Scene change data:

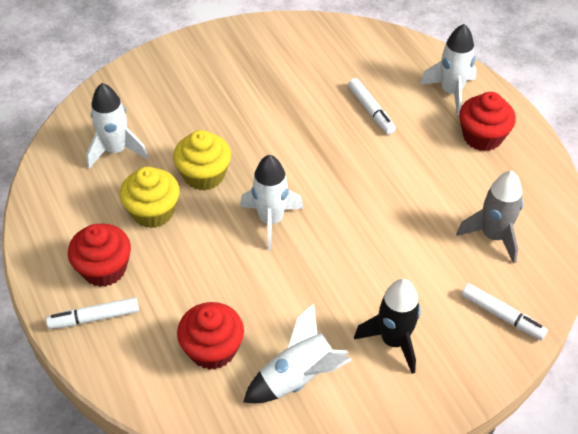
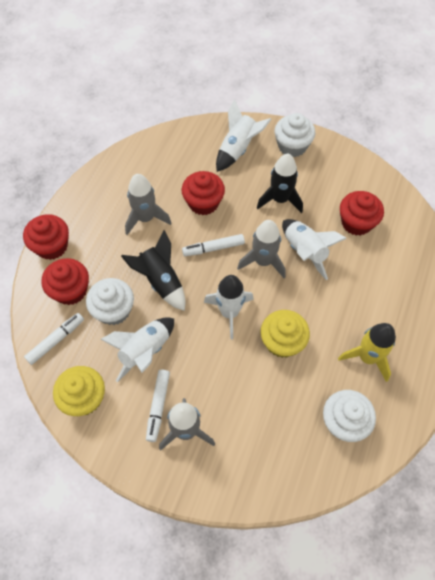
black rocket: 1 -> 2
grey rocket: 1 -> 3
red cupcake: 3 -> 4
white cupcake: 0 -> 3
yellow rocket: 0 -> 1

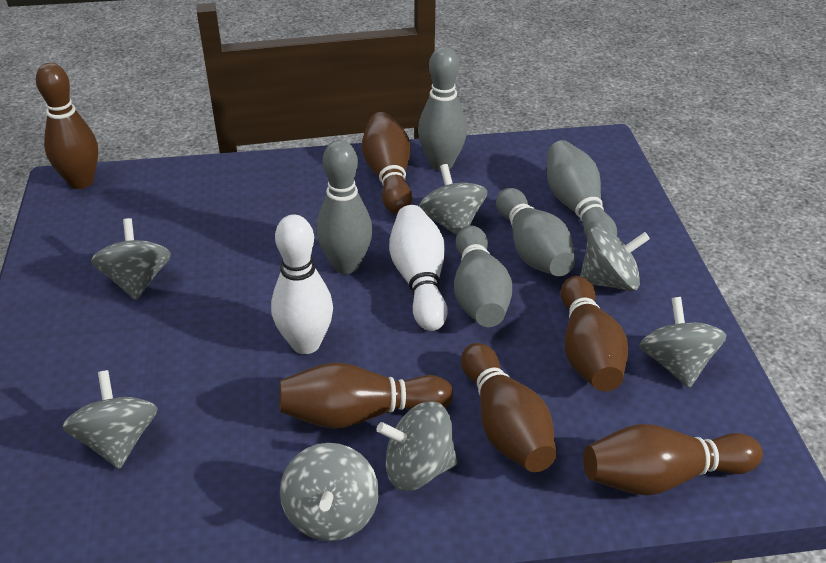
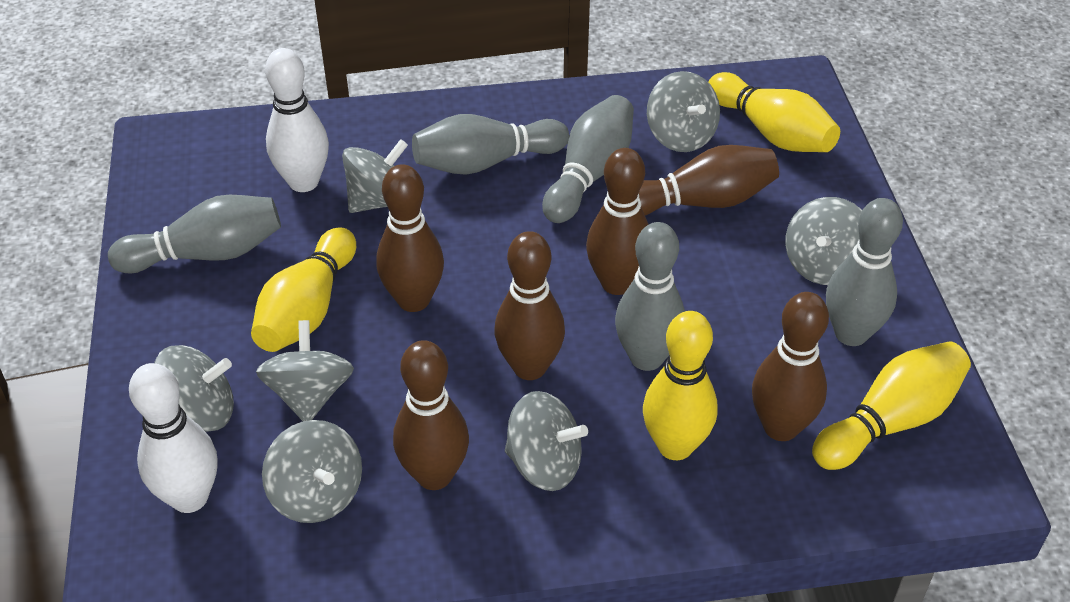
yellow bowling pin: 0 -> 4

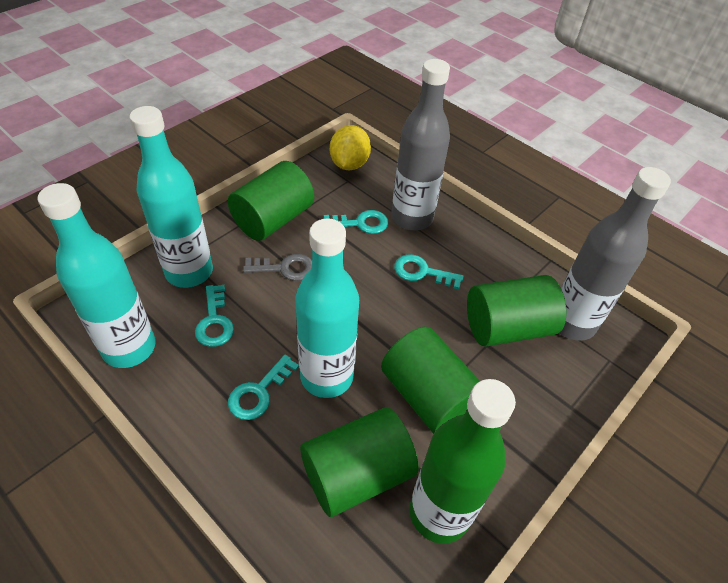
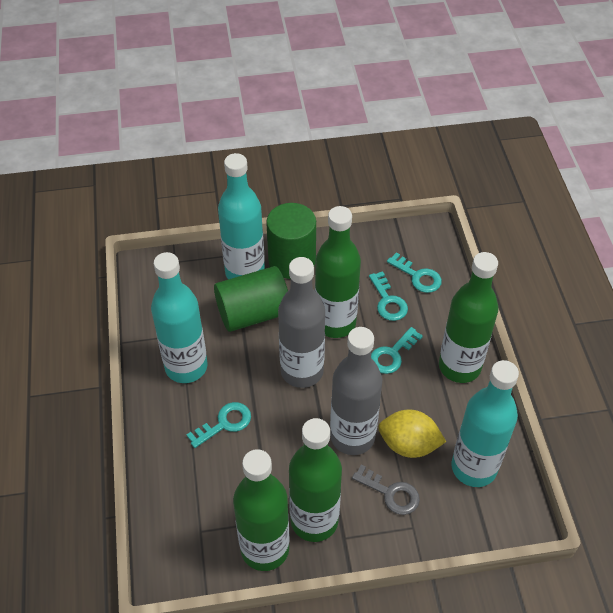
green bottle: 1 -> 4
green cylinder: 4 -> 2

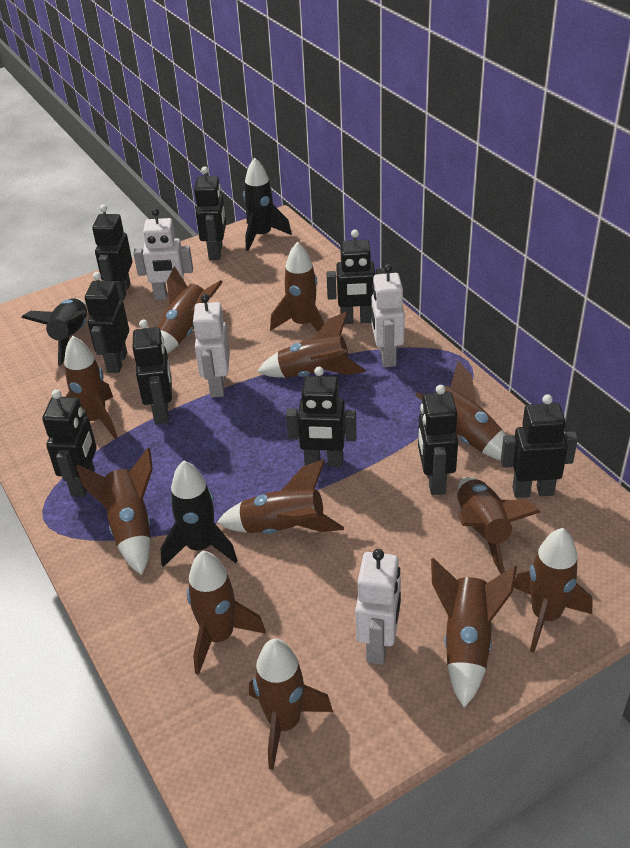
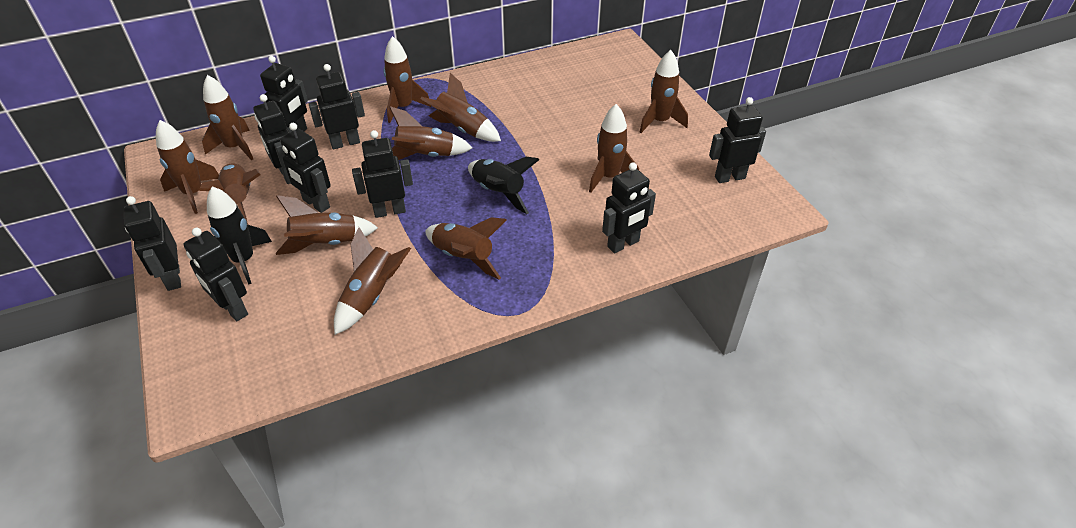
black rocket: 3 -> 2
brown rocket: 12 -> 11
white robot: 4 -> 0

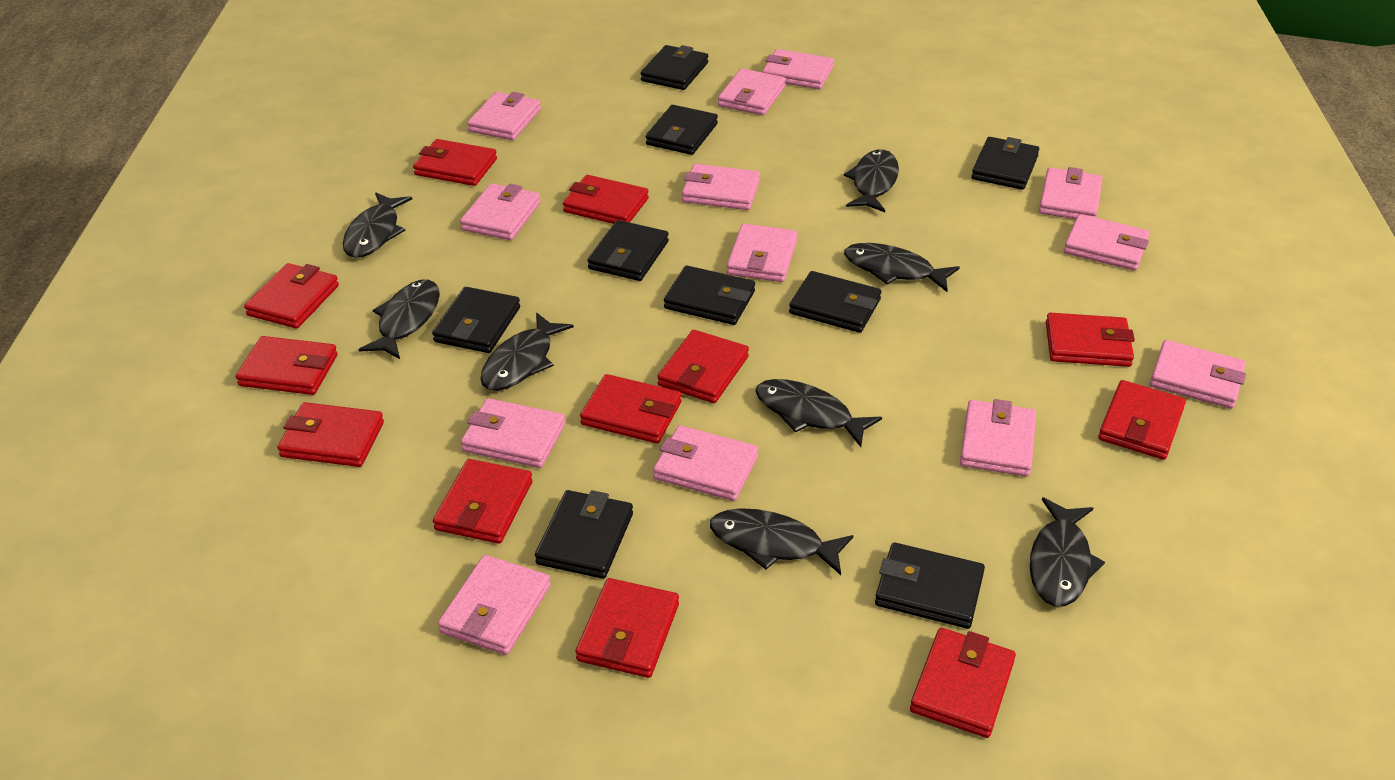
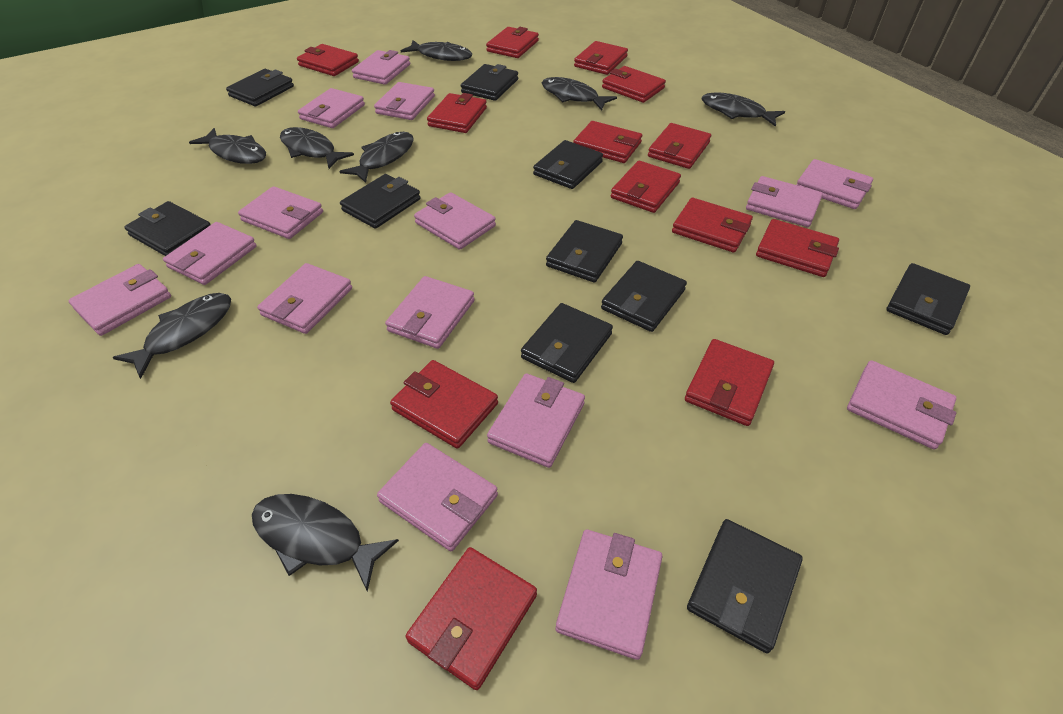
black wallet: 9 -> 10
pink wallet: 13 -> 15
red wallet: 12 -> 13

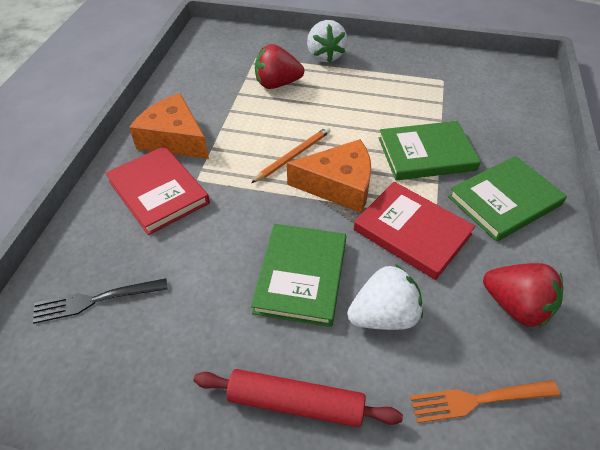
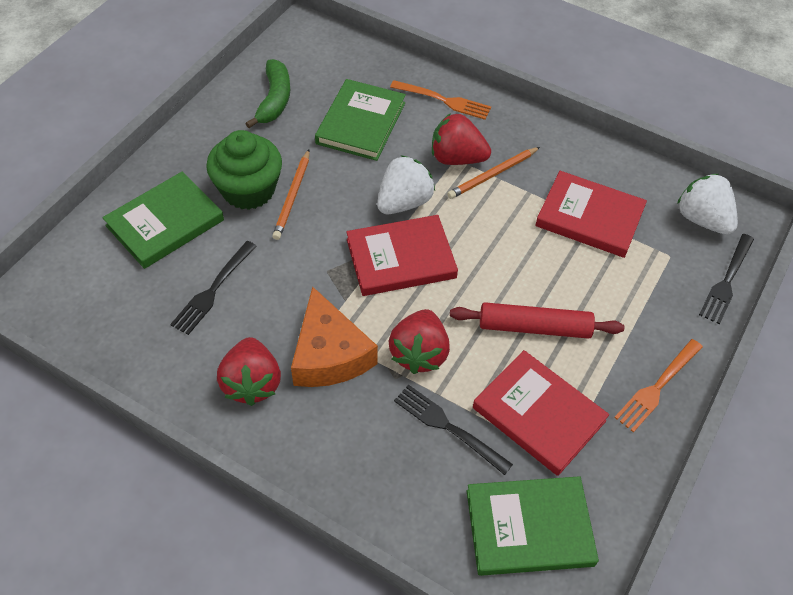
black fork: 1 -> 3
green banana: 0 -> 1
green cupcake: 0 -> 1
orange cheese: 2 -> 1
orange fork: 1 -> 2
orange pencil: 1 -> 2
red book: 2 -> 3
red strawberry: 2 -> 3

AIM OF THE TASK: What you return must match the data above exactly, with no images included.

ANSWER TO THIS PROBLEM:
black rocket: 1 -> 2
grey rocket: 1 -> 3
red cupcake: 3 -> 4
white cupcake: 0 -> 3
yellow rocket: 0 -> 1

yellow bowling pin: 0 -> 4

green bottle: 1 -> 4
green cylinder: 4 -> 2

black rocket: 3 -> 2
brown rocket: 12 -> 11
white robot: 4 -> 0

black wallet: 9 -> 10
pink wallet: 13 -> 15
red wallet: 12 -> 13

black fork: 1 -> 3
green banana: 0 -> 1
green cupcake: 0 -> 1
orange cheese: 2 -> 1
orange fork: 1 -> 2
orange pencil: 1 -> 2
red book: 2 -> 3
red strawberry: 2 -> 3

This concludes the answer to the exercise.